Task brief: Leave out the pictures and repeat exactly the lines from the one containing "Where the nut" through the end of the records.

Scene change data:
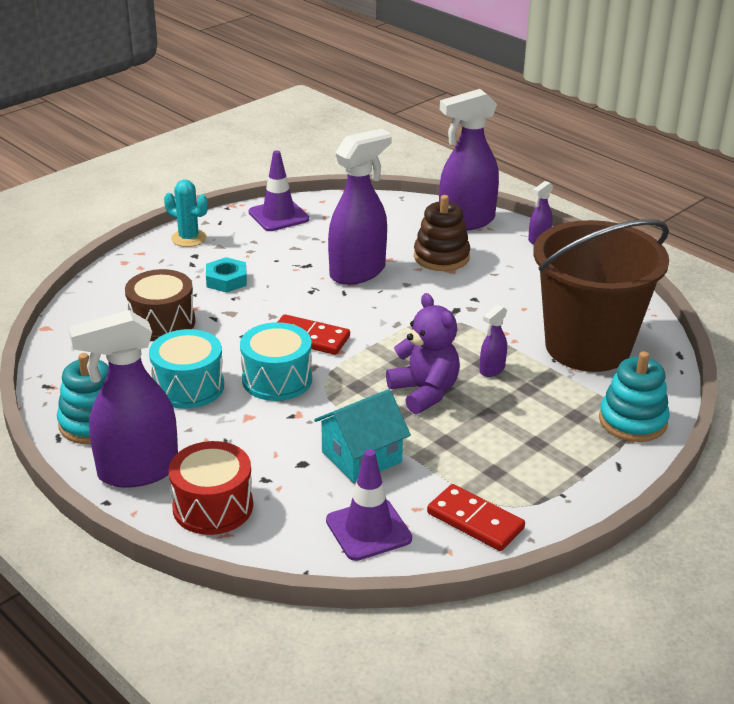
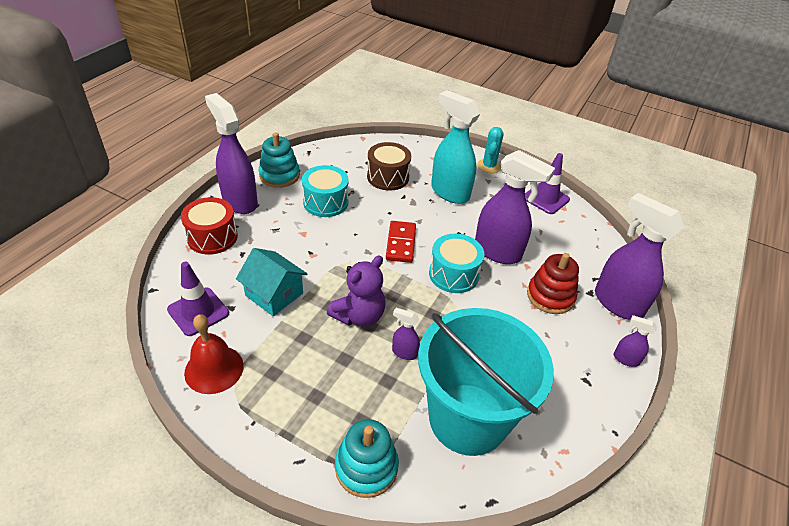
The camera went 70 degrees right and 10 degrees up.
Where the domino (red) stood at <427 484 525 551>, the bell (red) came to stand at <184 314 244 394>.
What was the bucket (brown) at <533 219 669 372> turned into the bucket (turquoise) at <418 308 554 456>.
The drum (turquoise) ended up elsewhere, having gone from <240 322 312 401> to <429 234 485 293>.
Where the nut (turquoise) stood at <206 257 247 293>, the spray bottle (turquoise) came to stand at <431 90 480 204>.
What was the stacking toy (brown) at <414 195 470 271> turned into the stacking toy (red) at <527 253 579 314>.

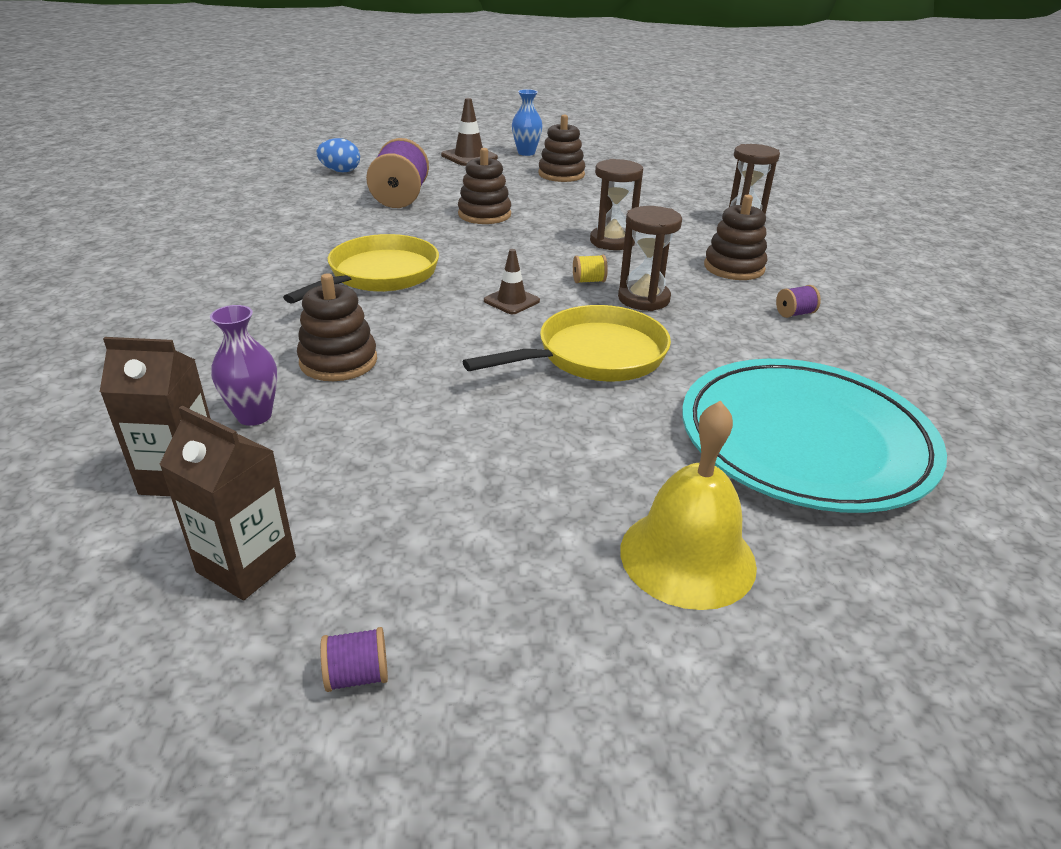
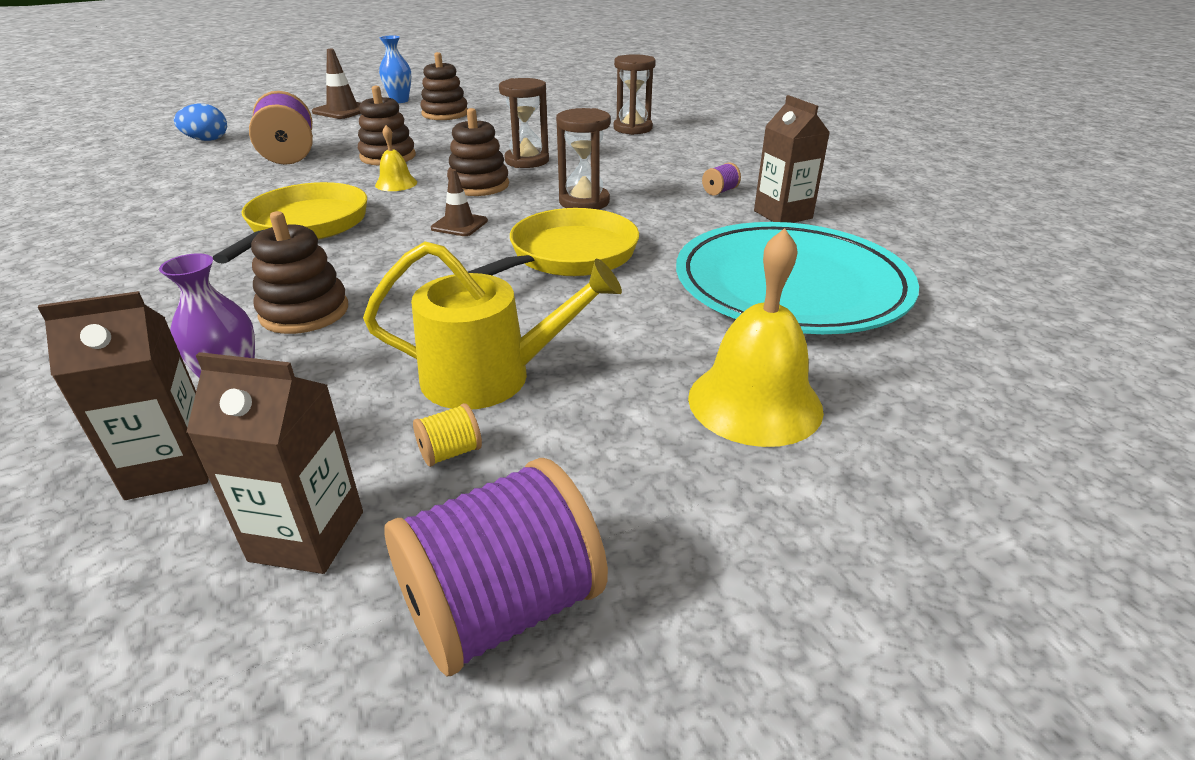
The camera went 20 degrees left and 0 degrees up.
The second view gained the watering can (yellow) at <363 242 622 410>.
The second view gained the bell (yellow) at <375 125 417 191>.
The size of the spool (purple) at <320 627 388 692> changed by a factor of 2.38.
The spool (yellow) ended up elsewhere, having gone from <573 255 608 283> to <413 403 482 467>.
The stacking toy (brown) ended up elsewhere, having gone from <704 195 767 280> to <447 108 509 196>.
The second view gained the carton (brown) at <754 95 830 223>.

Reply:
Where the nut (turquoise) stood at <206 257 247 293>, the spray bottle (turquoise) came to stand at <431 90 480 204>.
What was the stacking toy (brown) at <414 195 470 271> turned into the stacking toy (red) at <527 253 579 314>.

The camera went 20 degrees left and 0 degrees up.
The second view gained the watering can (yellow) at <363 242 622 410>.
The second view gained the bell (yellow) at <375 125 417 191>.
The size of the spool (purple) at <320 627 388 692> changed by a factor of 2.38.
The spool (yellow) ended up elsewhere, having gone from <573 255 608 283> to <413 403 482 467>.
The stacking toy (brown) ended up elsewhere, having gone from <704 195 767 280> to <447 108 509 196>.
The second view gained the carton (brown) at <754 95 830 223>.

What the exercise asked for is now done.